BEGIN Task input

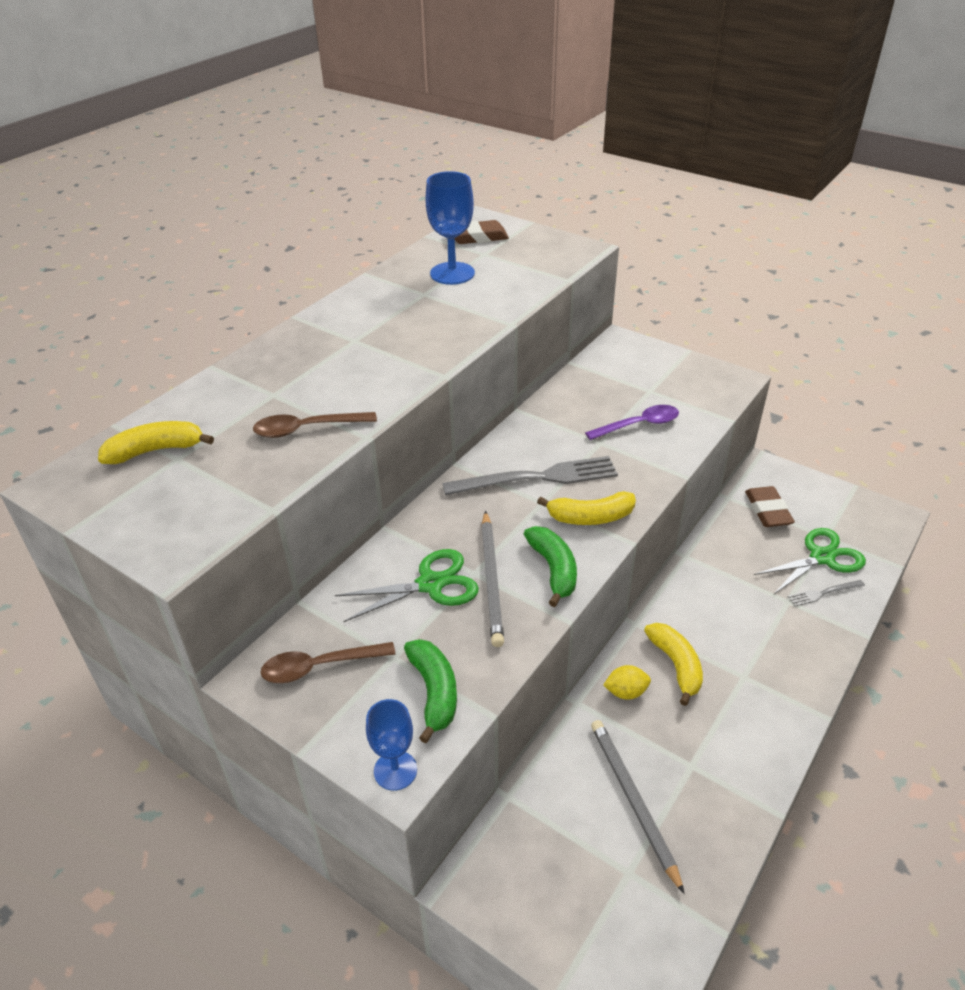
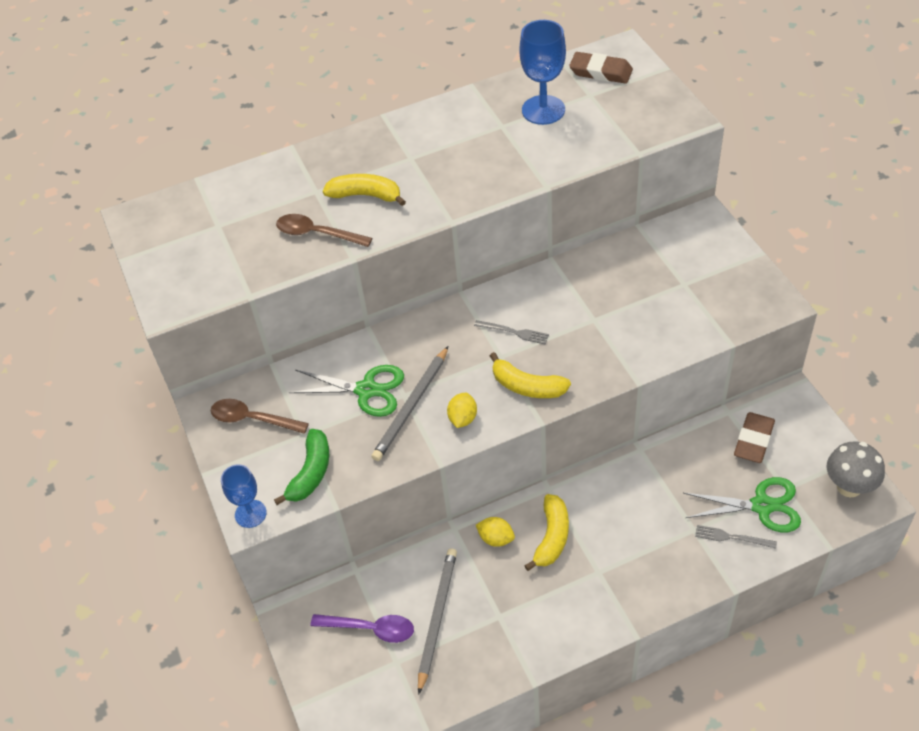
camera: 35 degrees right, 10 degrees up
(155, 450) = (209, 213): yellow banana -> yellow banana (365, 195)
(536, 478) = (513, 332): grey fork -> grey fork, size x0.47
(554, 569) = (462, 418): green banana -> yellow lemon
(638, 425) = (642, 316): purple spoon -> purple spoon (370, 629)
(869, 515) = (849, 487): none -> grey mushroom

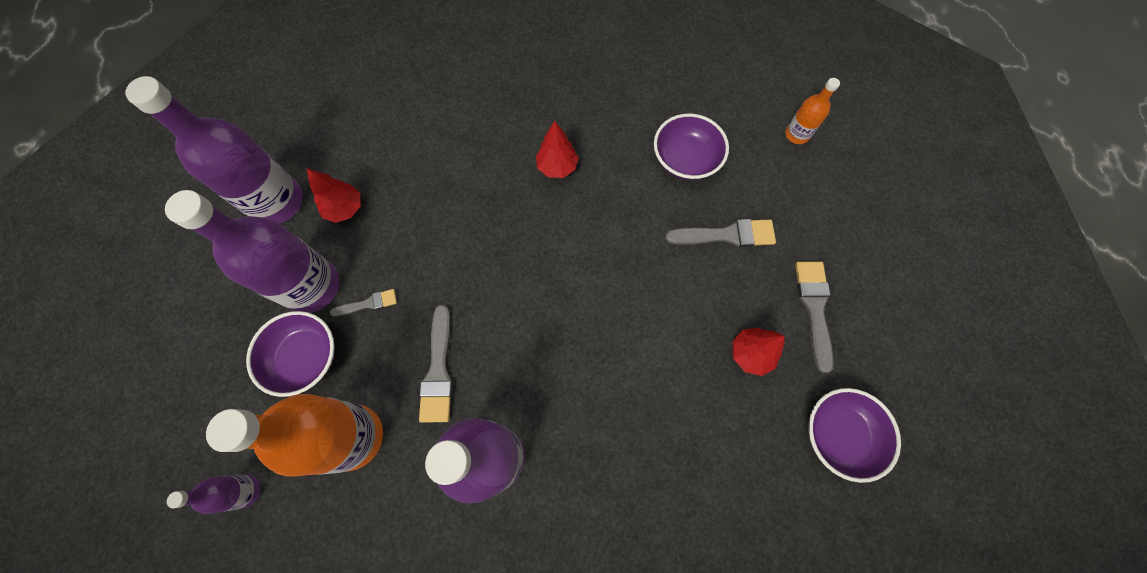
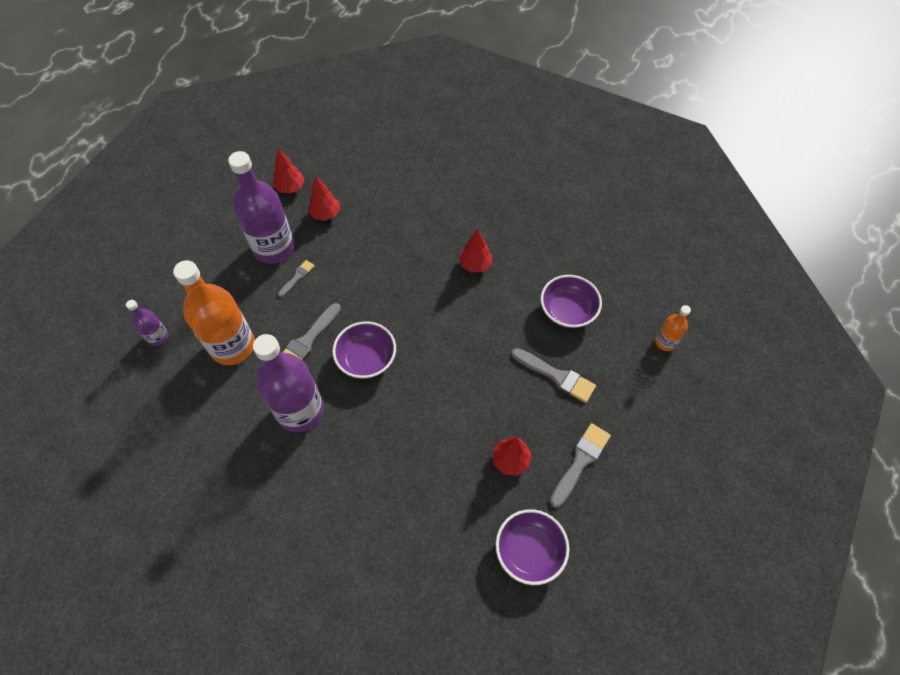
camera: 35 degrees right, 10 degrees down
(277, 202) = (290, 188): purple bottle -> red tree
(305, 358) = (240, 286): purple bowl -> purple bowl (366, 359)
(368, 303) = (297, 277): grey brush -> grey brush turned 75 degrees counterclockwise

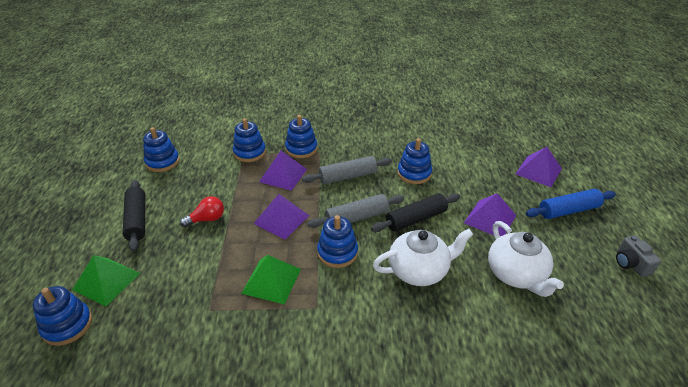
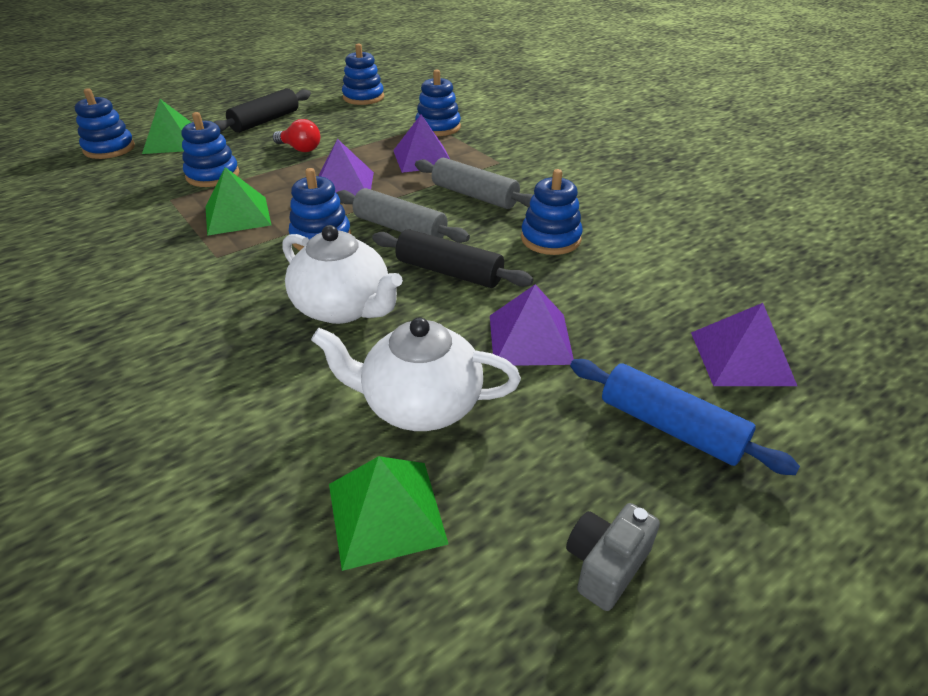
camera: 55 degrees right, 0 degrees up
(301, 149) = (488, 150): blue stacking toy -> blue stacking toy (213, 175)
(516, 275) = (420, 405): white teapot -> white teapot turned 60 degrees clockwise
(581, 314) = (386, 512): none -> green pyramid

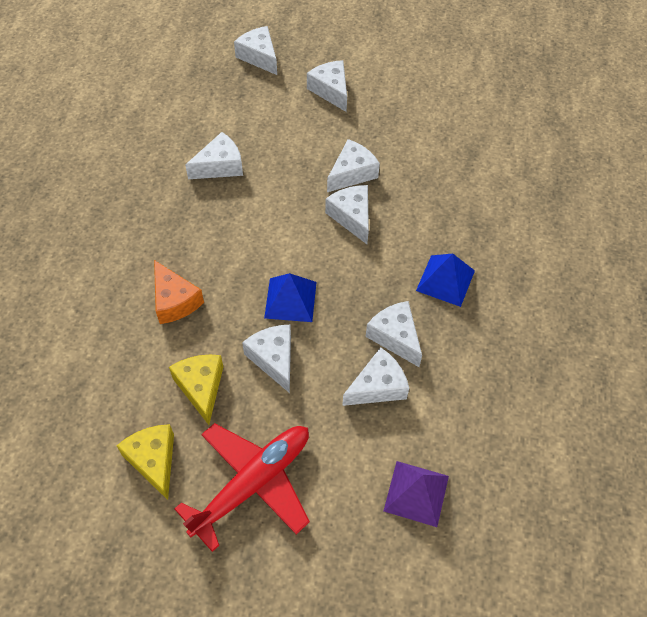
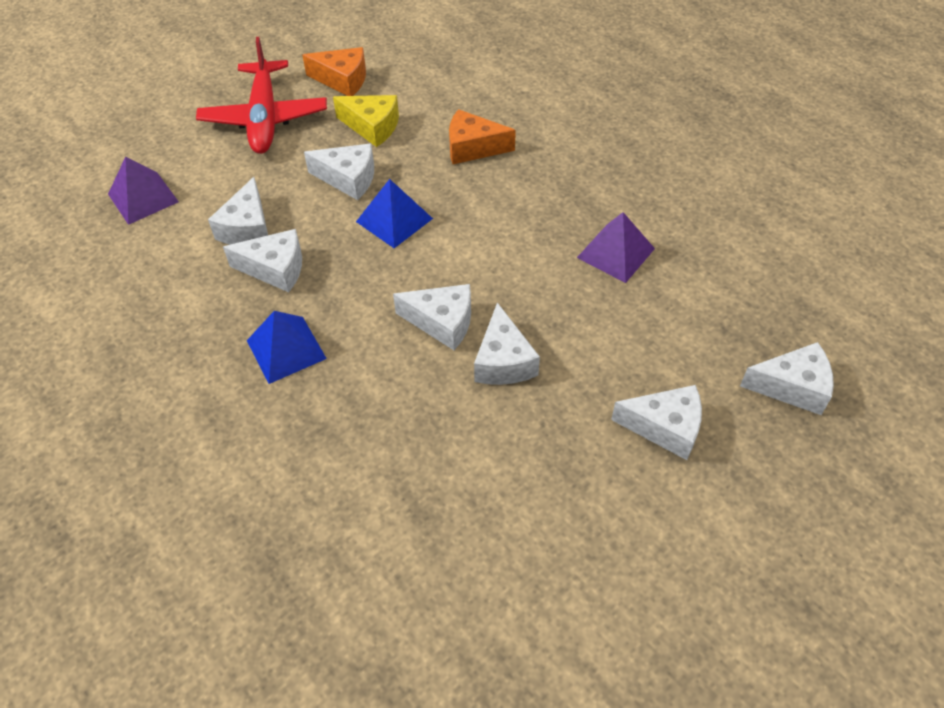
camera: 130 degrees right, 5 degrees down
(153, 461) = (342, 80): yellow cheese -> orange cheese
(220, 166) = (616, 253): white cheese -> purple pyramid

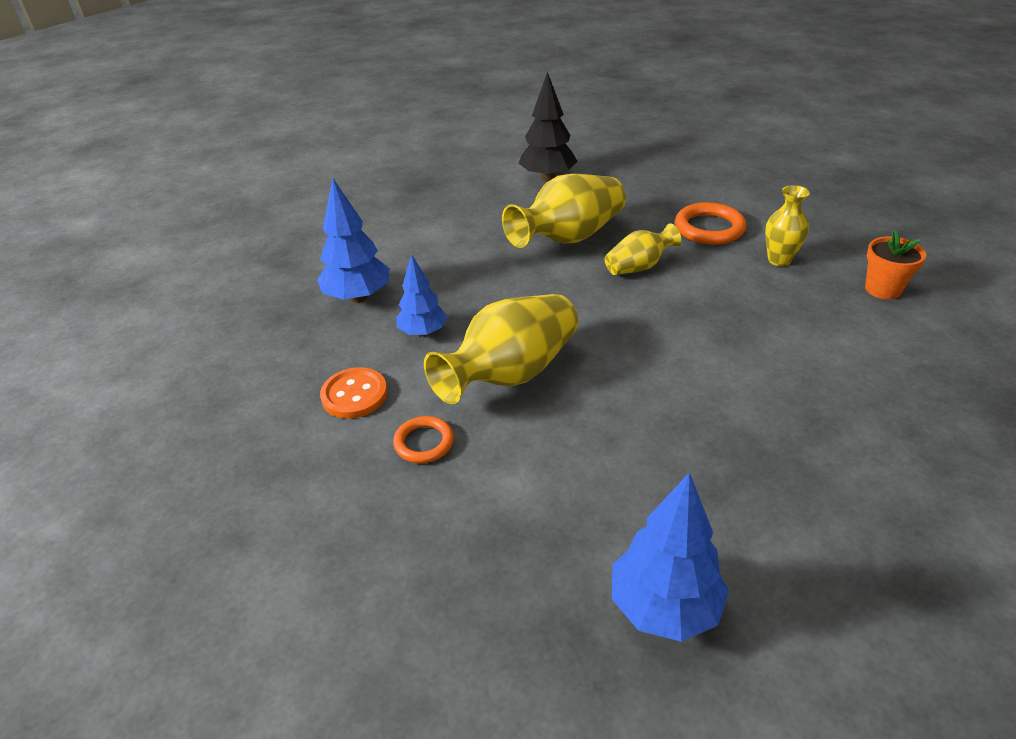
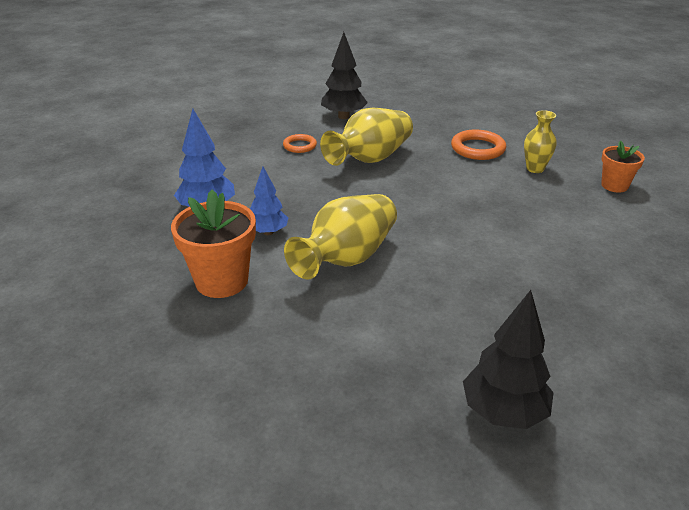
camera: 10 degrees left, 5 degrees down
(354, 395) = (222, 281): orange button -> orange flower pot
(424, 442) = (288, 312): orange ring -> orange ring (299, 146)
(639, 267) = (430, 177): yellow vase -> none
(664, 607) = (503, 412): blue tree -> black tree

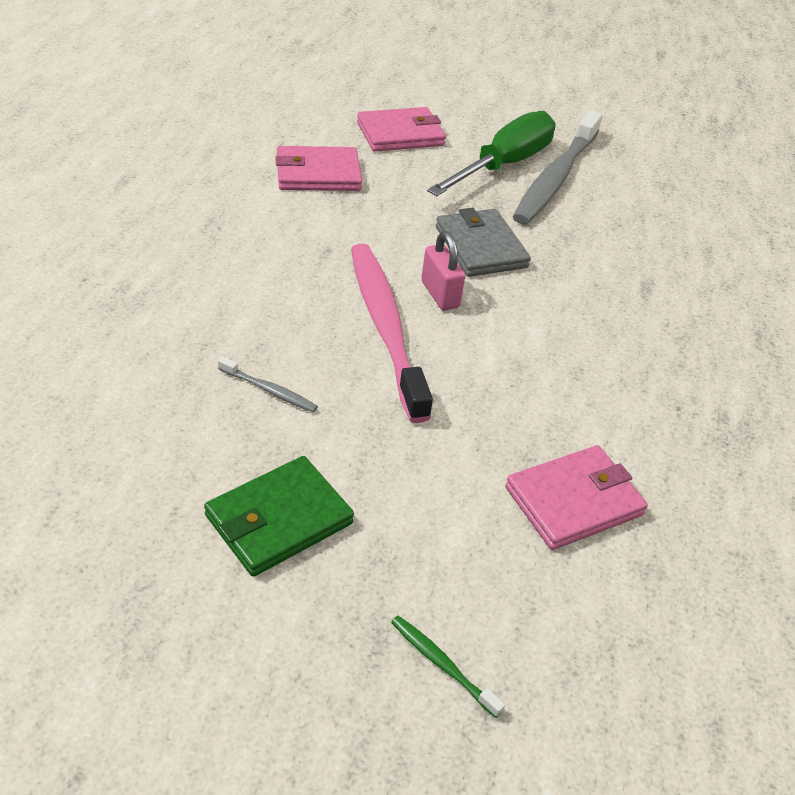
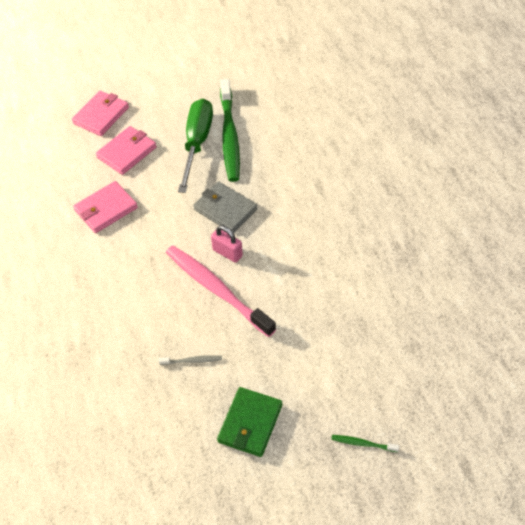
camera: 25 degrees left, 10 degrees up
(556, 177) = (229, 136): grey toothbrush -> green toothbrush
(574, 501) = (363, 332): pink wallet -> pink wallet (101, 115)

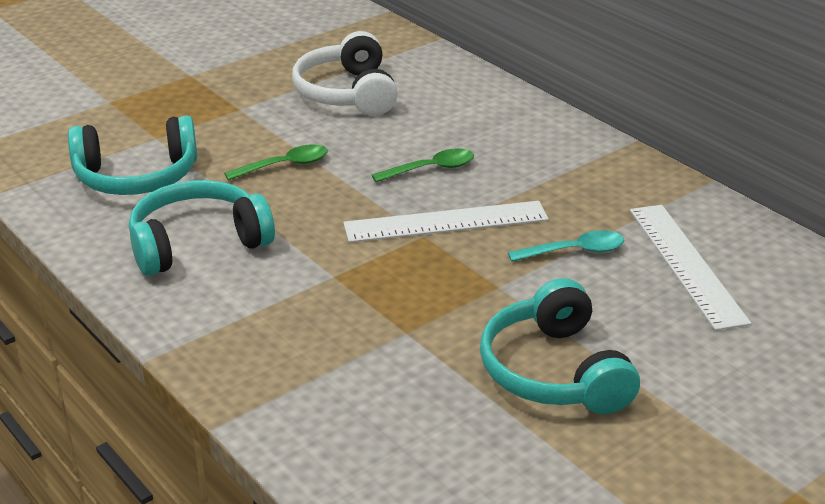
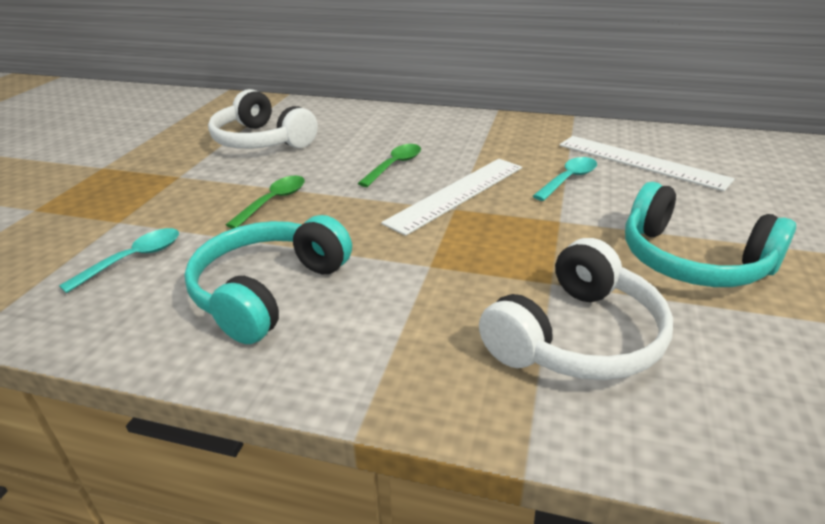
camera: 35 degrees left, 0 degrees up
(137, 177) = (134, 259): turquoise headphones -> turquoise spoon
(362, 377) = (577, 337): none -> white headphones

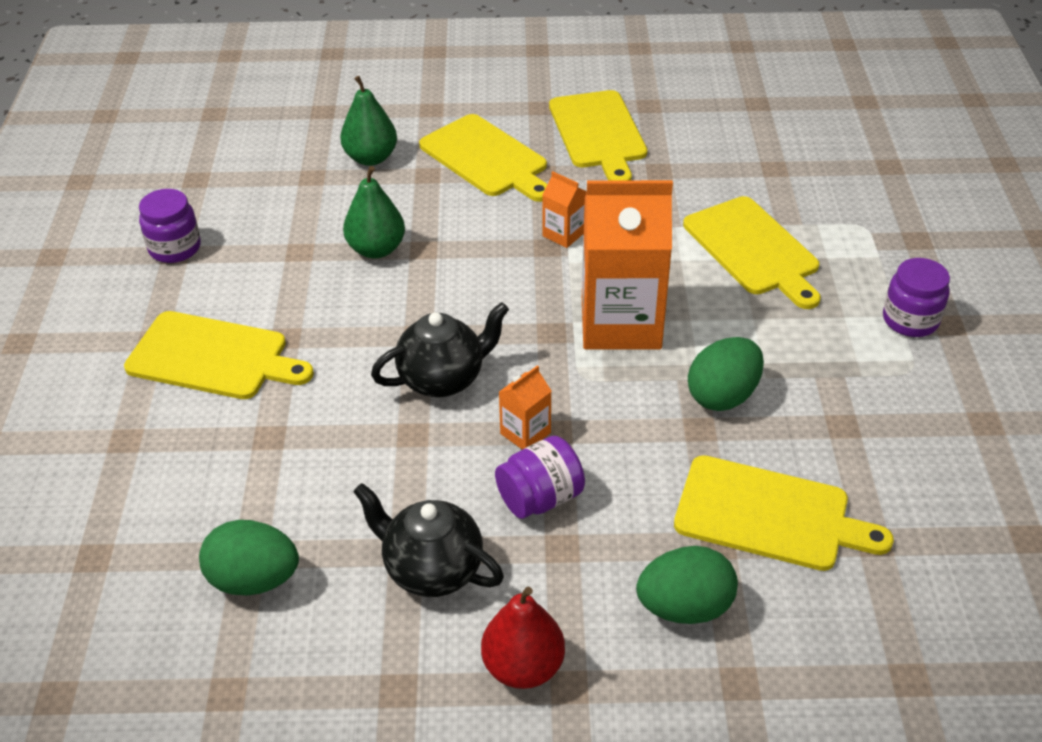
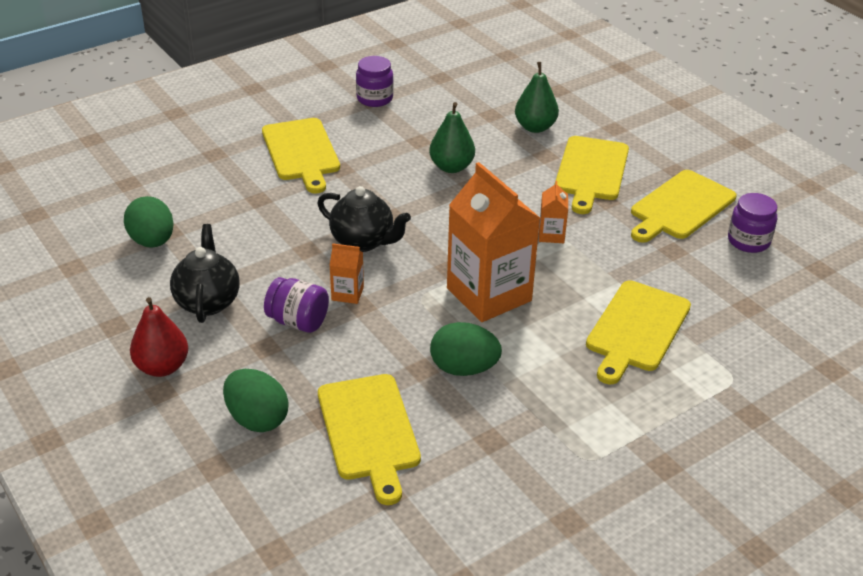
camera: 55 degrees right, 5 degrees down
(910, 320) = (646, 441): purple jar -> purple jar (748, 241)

END Task input

The material above holds pictures; leave them out. Repeat exactly the lines from the one containing "(554, 569) = (462, 418): green" through the one containing "(639, 267) = (430, 177): yellow vase -> none", and nothing else.

* **Task answer**
(554, 569) = (462, 418): green banana -> yellow lemon
(638, 425) = (642, 316): purple spoon -> purple spoon (370, 629)
(869, 515) = (849, 487): none -> grey mushroom

camera: 35 degrees right, 10 degrees down
(277, 202) = (290, 188): purple bottle -> red tree
(305, 358) = (240, 286): purple bowl -> purple bowl (366, 359)
(368, 303) = (297, 277): grey brush -> grey brush turned 75 degrees counterclockwise

camera: 55 degrees right, 0 degrees up
(301, 149) = (488, 150): blue stacking toy -> blue stacking toy (213, 175)
(516, 275) = (420, 405): white teapot -> white teapot turned 60 degrees clockwise
(581, 314) = (386, 512): none -> green pyramid

camera: 130 degrees right, 5 degrees down
(153, 461) = (342, 80): yellow cheese -> orange cheese
(220, 166) = (616, 253): white cheese -> purple pyramid

camera: 10 degrees left, 5 degrees down
(354, 395) = (222, 281): orange button -> orange flower pot
(424, 442) = (288, 312): orange ring -> orange ring (299, 146)
(639, 267) = (430, 177): yellow vase -> none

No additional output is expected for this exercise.